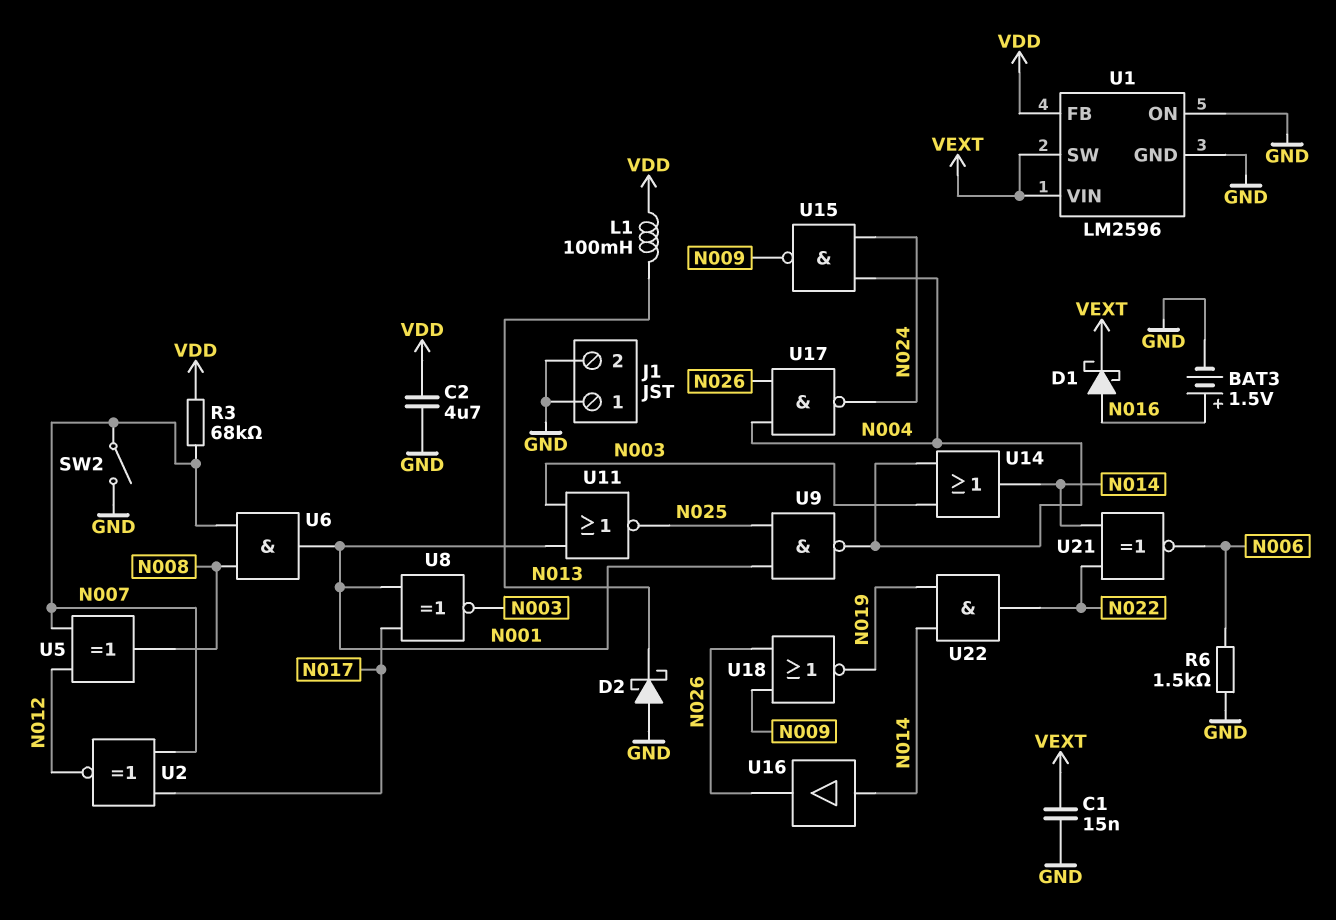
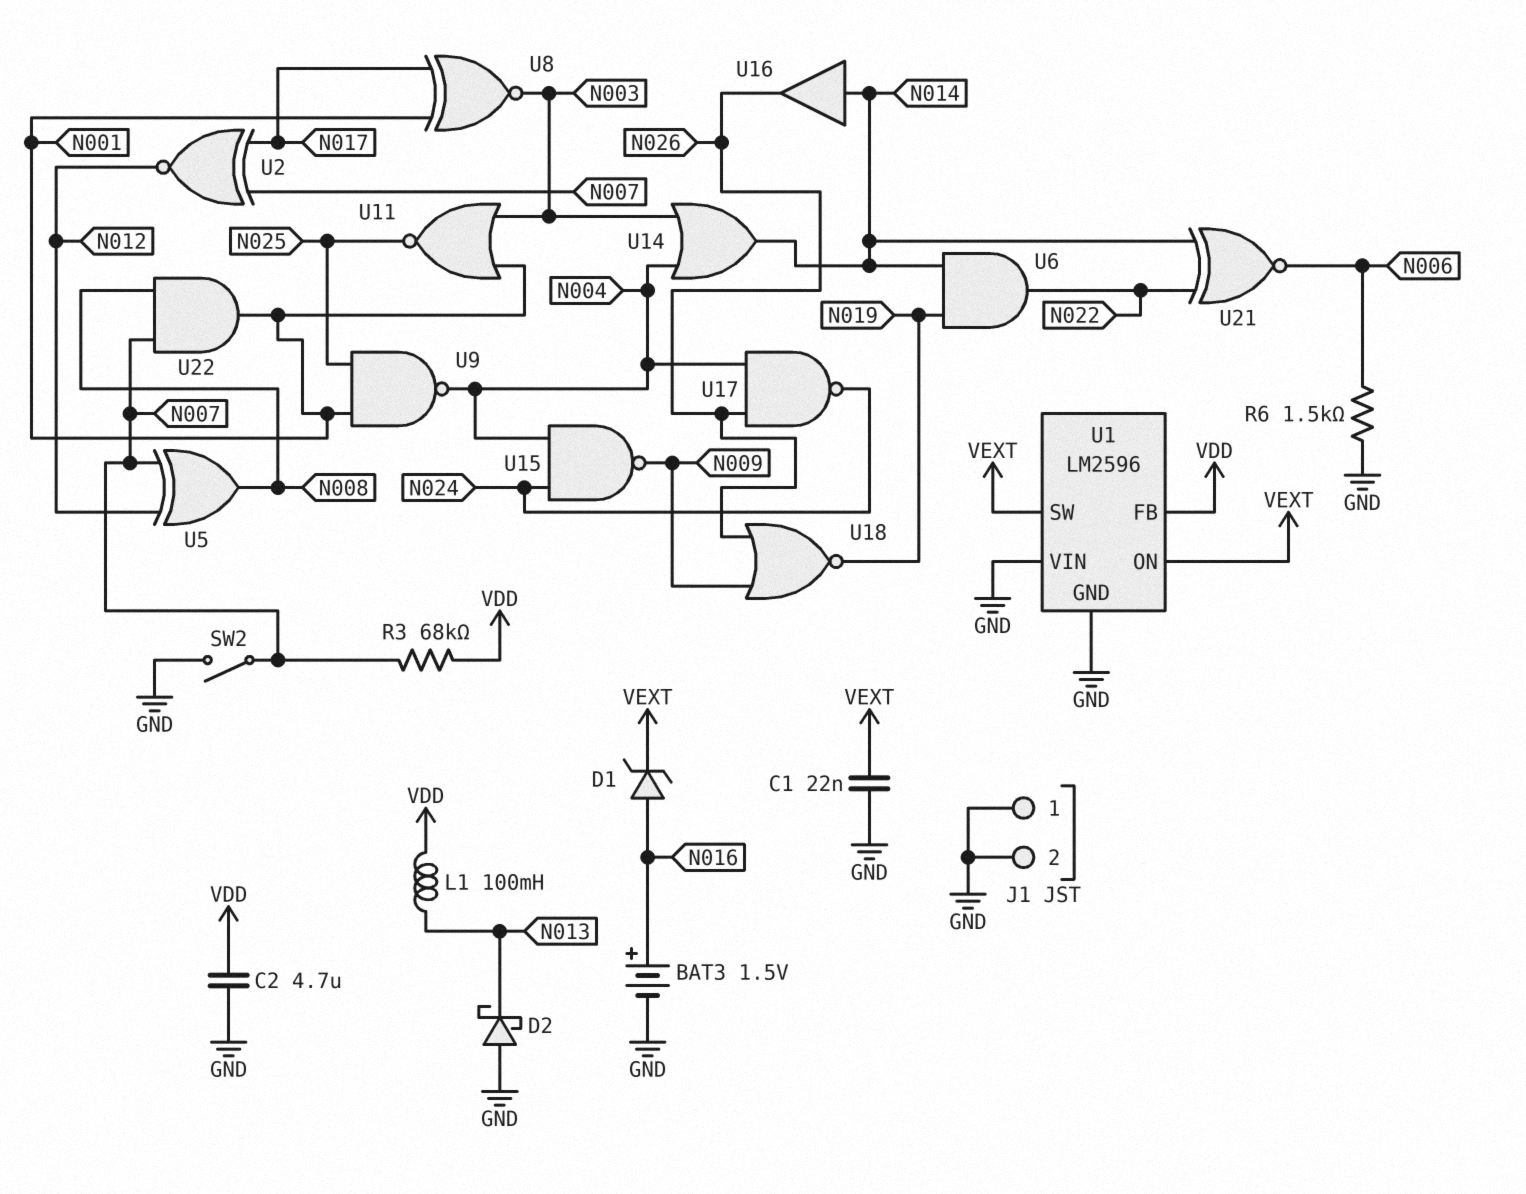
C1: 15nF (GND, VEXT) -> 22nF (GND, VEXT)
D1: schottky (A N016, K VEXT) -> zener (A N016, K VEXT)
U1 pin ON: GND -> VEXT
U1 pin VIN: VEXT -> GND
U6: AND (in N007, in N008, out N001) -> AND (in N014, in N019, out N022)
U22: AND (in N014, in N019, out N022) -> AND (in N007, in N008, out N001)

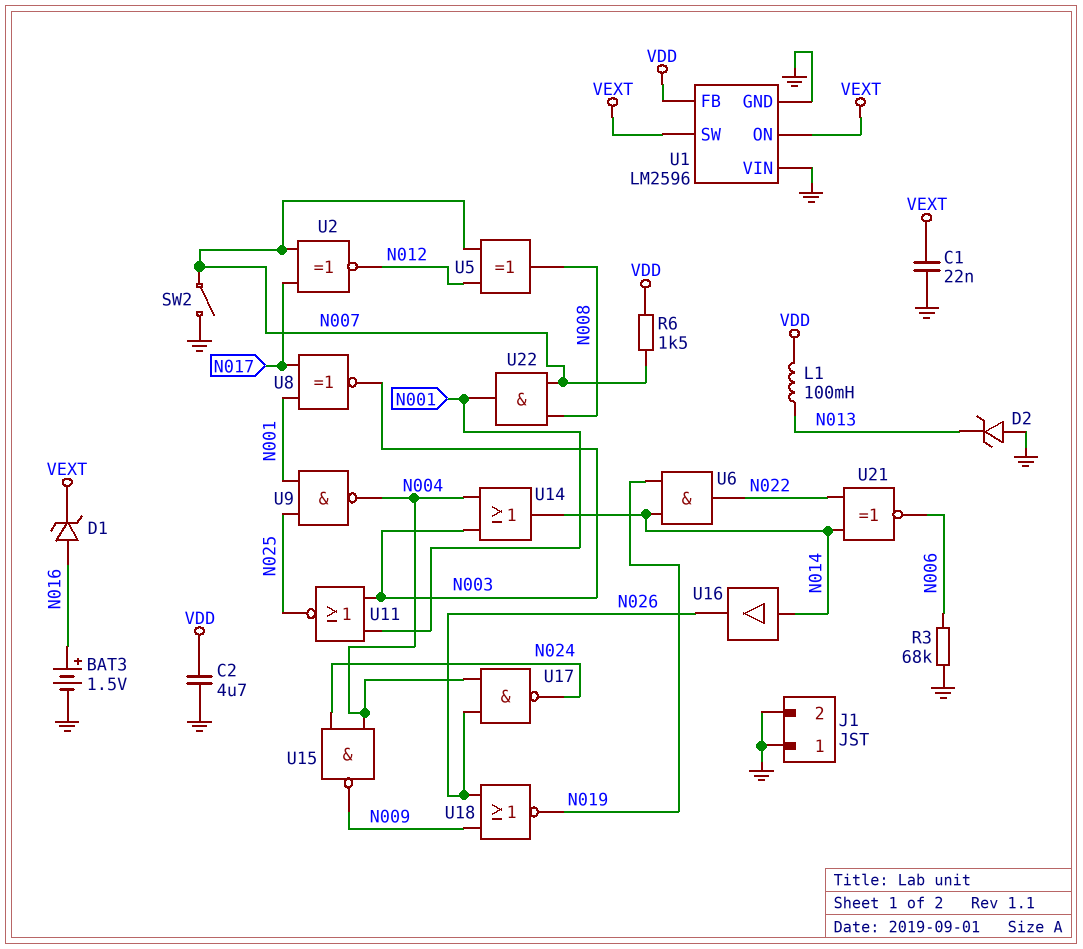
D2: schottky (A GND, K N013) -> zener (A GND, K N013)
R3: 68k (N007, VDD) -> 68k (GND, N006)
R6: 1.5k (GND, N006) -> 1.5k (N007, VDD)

━━━━━━━━━━━━━━━━━━━━

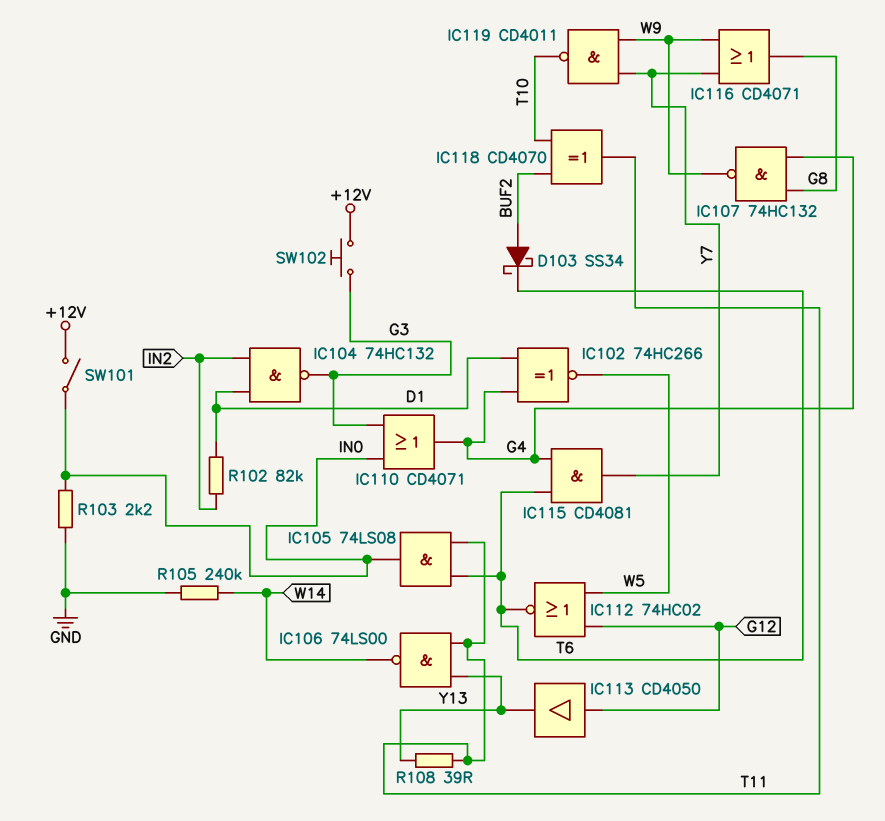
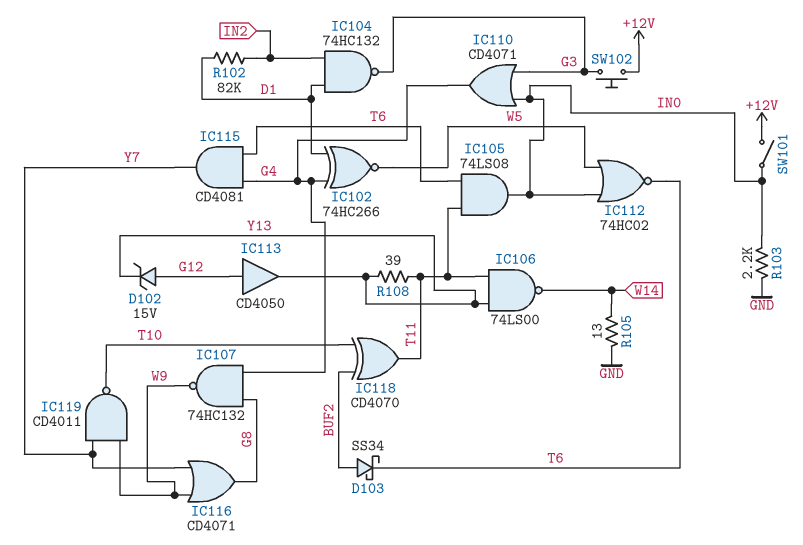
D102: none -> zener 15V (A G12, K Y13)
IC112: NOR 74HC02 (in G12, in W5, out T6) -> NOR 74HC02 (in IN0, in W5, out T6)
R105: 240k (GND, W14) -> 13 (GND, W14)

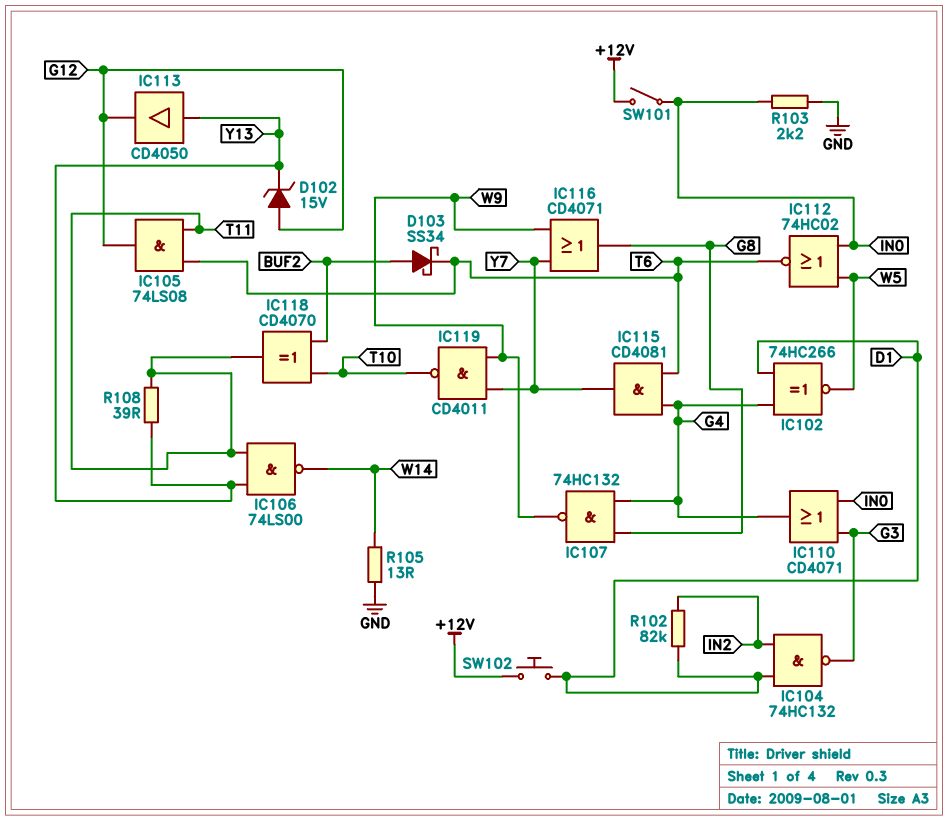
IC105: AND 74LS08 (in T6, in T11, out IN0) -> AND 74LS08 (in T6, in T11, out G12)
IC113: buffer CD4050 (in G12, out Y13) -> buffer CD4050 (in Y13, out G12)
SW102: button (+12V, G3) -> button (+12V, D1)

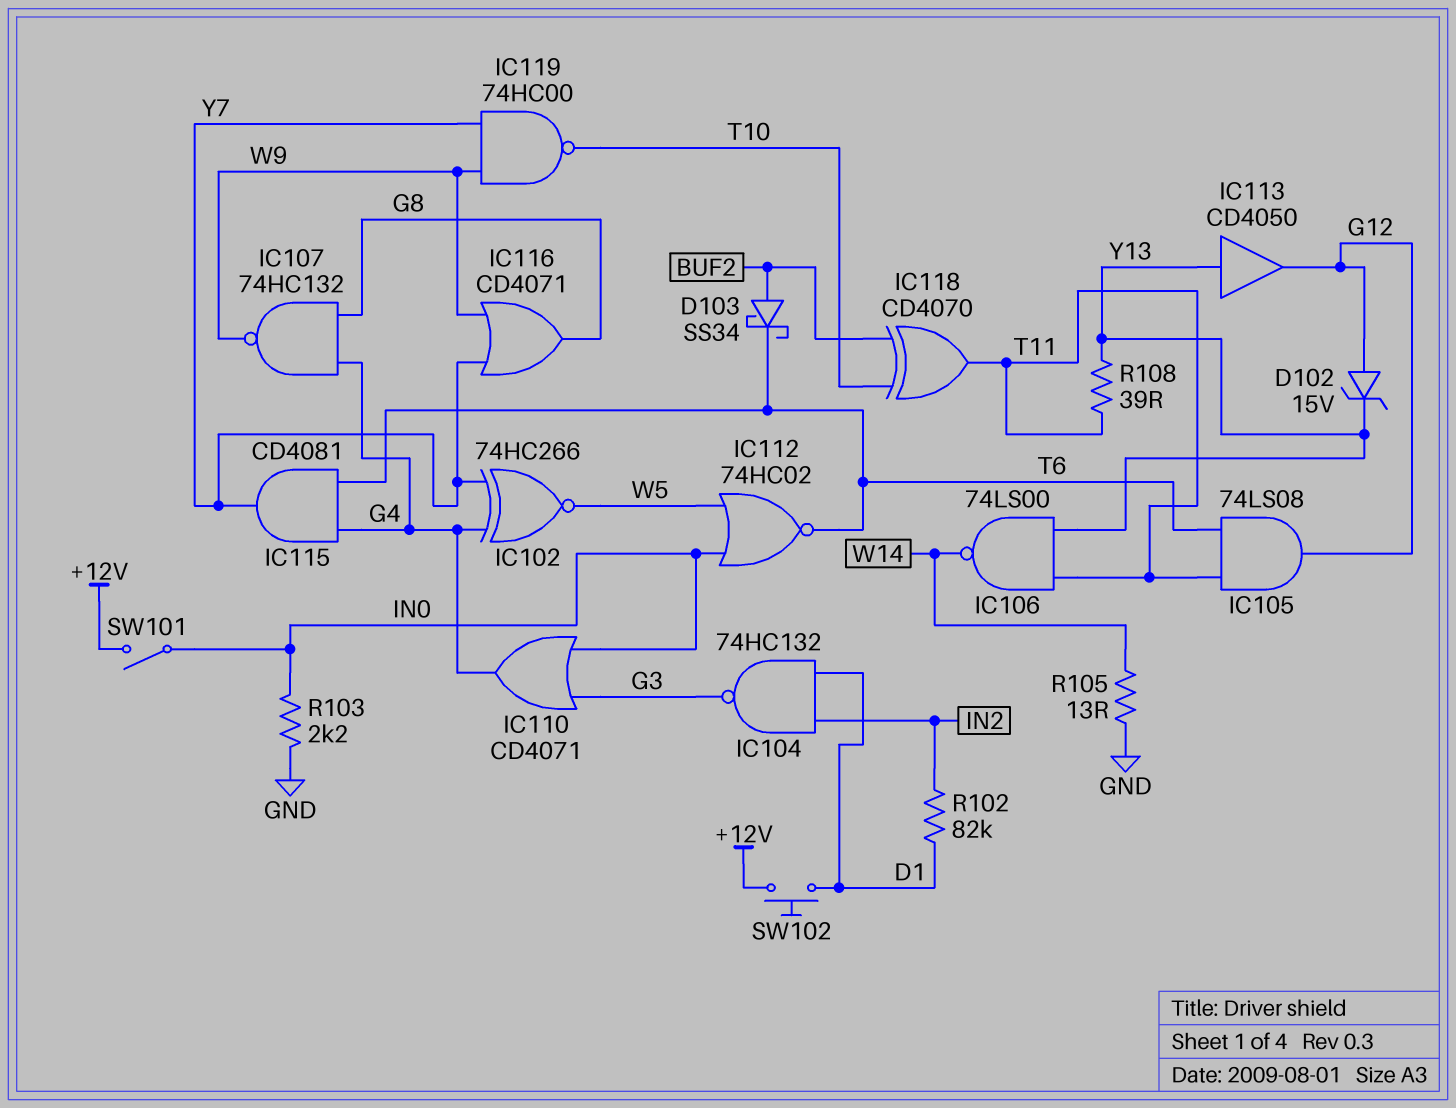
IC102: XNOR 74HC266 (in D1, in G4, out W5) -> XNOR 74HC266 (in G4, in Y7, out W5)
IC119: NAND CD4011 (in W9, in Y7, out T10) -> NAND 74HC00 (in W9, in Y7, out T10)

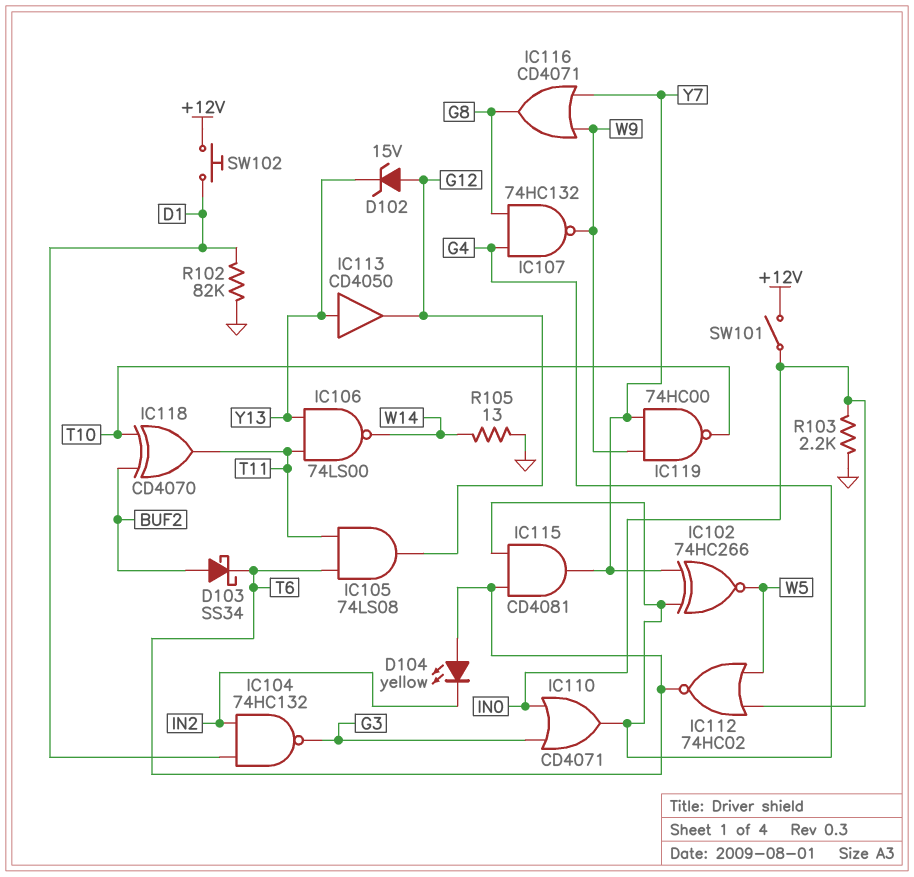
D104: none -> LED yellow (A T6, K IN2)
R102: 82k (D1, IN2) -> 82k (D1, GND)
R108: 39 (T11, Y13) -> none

━━━━━━━━━━━━━━━━━━━━

PROBLEM:
Although pictures appear among the entries, please set down only the lines from the one with "U22: AND (in" up to and including the one with "R6: 1.5k (GND, N006) -> 1.5k (N007, VDD)", word for word.

THE ANSWER:
U22: AND (in N014, in N019, out N022) -> AND (in N007, in N008, out N001)

D2: schottky (A GND, K N013) -> zener (A GND, K N013)
R3: 68k (N007, VDD) -> 68k (GND, N006)
R6: 1.5k (GND, N006) -> 1.5k (N007, VDD)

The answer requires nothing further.